- [Brief]:
Make an exact copy of the whole listing, but leave its pictures out.

- [Supplied records]:
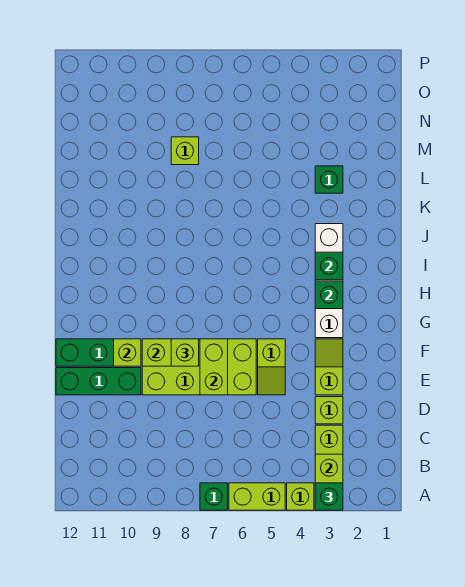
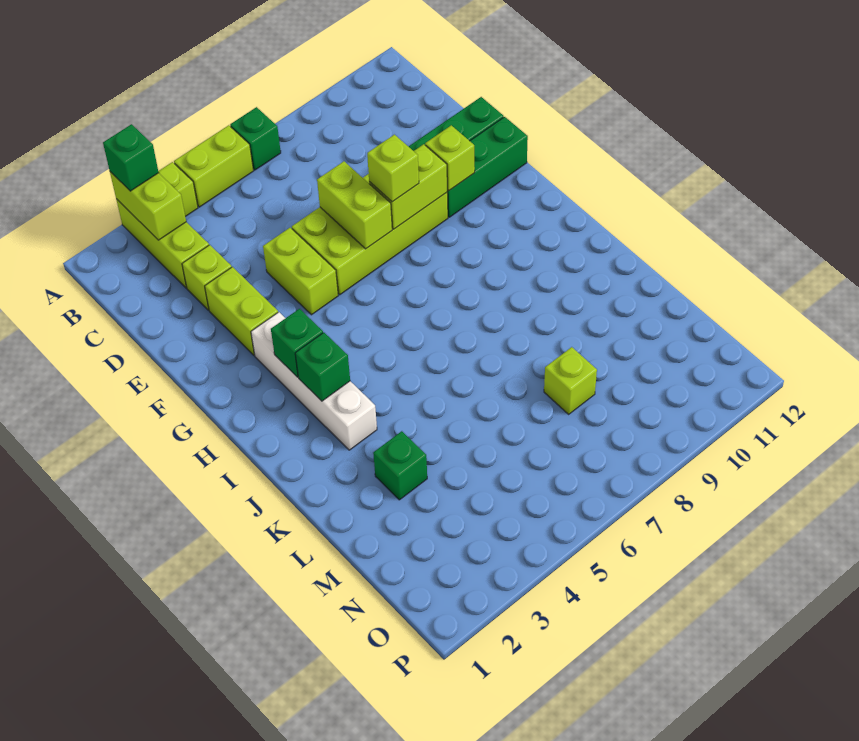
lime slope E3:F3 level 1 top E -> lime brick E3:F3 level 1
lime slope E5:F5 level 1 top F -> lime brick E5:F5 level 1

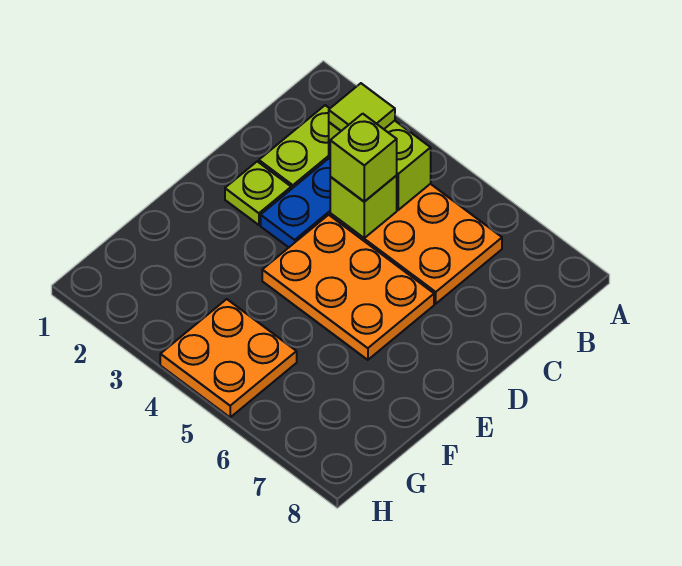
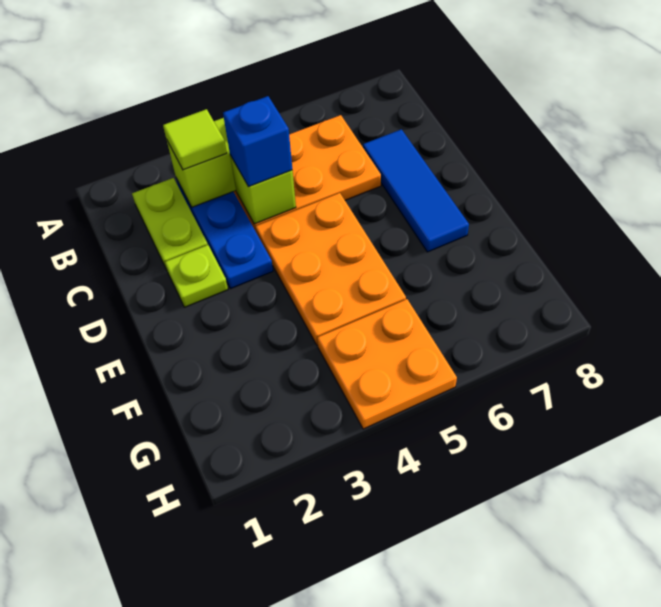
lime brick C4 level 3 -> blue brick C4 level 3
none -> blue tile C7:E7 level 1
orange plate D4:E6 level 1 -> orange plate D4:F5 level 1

- [Written solution]:
lime slope E3:F3 level 1 top E -> lime brick E3:F3 level 1
lime slope E5:F5 level 1 top F -> lime brick E5:F5 level 1

lime brick C4 level 3 -> blue brick C4 level 3
none -> blue tile C7:E7 level 1
orange plate D4:E6 level 1 -> orange plate D4:F5 level 1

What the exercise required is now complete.